--- Source data Enclosed Below ---

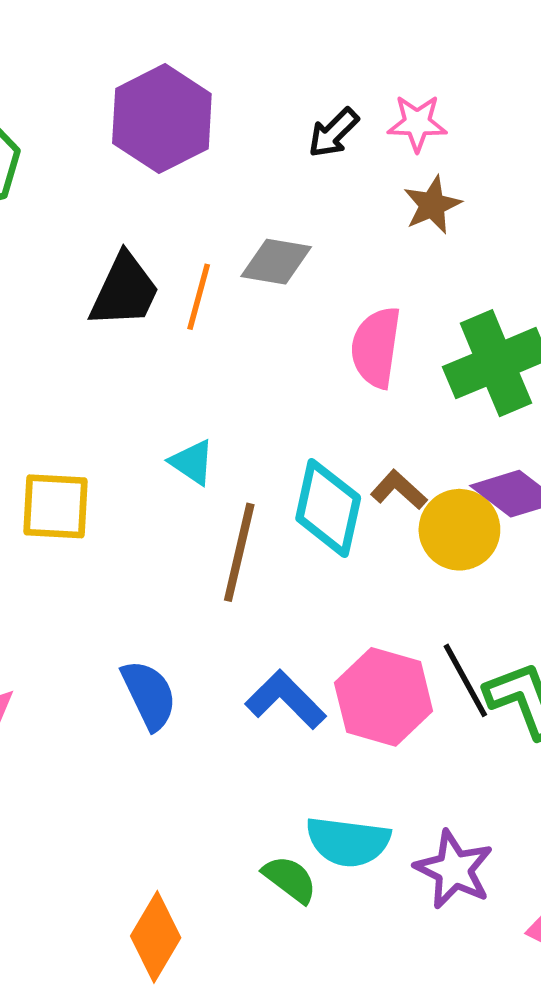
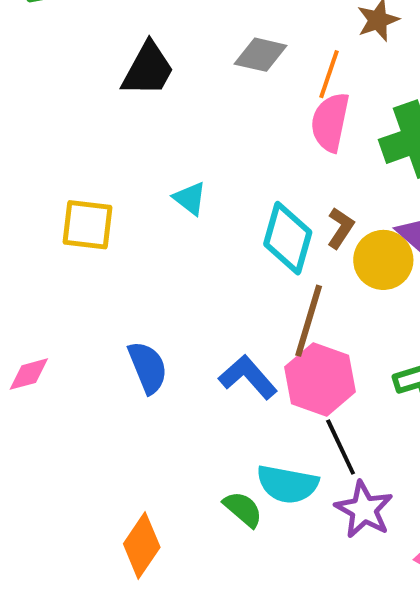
orange line: (199, 297) -> (329, 74), moved
brown L-shape: (399, 490) -> (341, 228), turned 78
brown line: (239, 552) -> (309, 321), moved
black line: (465, 680) -> (341, 447), moved

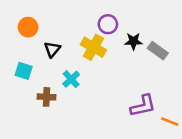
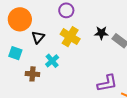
purple circle: (108, 24) -> (66, 10), moved
orange circle: (28, 27) -> (20, 19), size x1.5

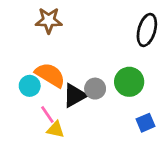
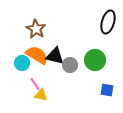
brown star: (49, 20) -> (36, 29), moved, turned 30
black triangle: (75, 95) -> (55, 56), moved, turned 42
blue square: (146, 123) -> (107, 90), turned 32

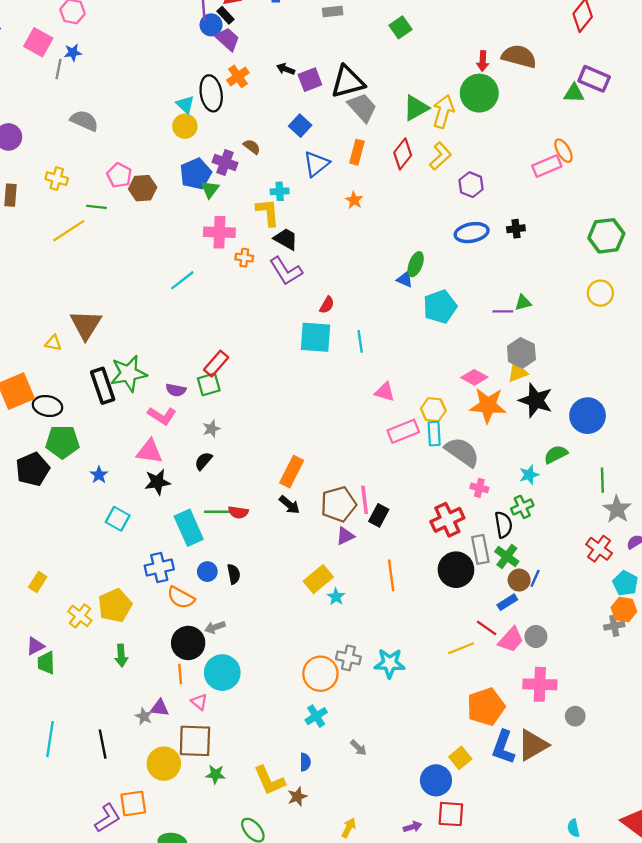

--- End of Enclosed Source data ---

Omit the pictures and give the material again, exactly and in full.

orange line: (199, 297) -> (329, 74), moved
brown L-shape: (399, 490) -> (341, 228), turned 78
brown line: (239, 552) -> (309, 321), moved
black line: (465, 680) -> (341, 447), moved

purple circle: (108, 24) -> (66, 10), moved
orange circle: (28, 27) -> (20, 19), size x1.5

brown star: (49, 20) -> (36, 29), moved, turned 30
black triangle: (75, 95) -> (55, 56), moved, turned 42
blue square: (146, 123) -> (107, 90), turned 32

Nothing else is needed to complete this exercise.